----- RECORDS PROVIDED -----
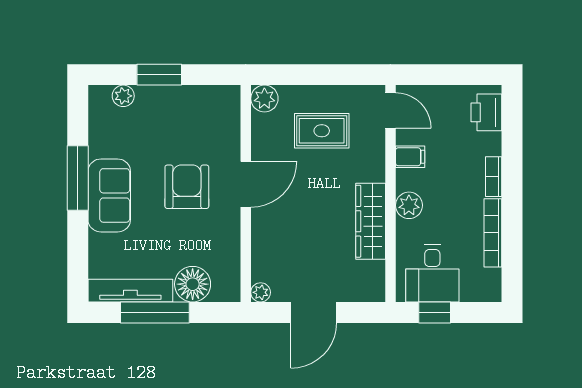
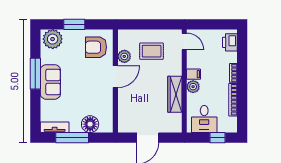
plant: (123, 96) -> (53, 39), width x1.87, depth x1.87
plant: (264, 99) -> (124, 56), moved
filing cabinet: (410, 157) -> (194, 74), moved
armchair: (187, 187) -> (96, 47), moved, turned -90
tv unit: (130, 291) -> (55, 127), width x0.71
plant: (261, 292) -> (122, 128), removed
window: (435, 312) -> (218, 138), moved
-----
----- RECORDS PROVIDED -----
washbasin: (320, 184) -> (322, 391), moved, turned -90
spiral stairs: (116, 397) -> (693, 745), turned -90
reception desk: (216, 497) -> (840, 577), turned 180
-----
In the data above, each line holding "plant" is to be found and copied.

plant: (123, 96) -> (53, 39), width x1.87, depth x1.87
plant: (264, 99) -> (124, 56), moved
plant: (261, 292) -> (122, 128), removed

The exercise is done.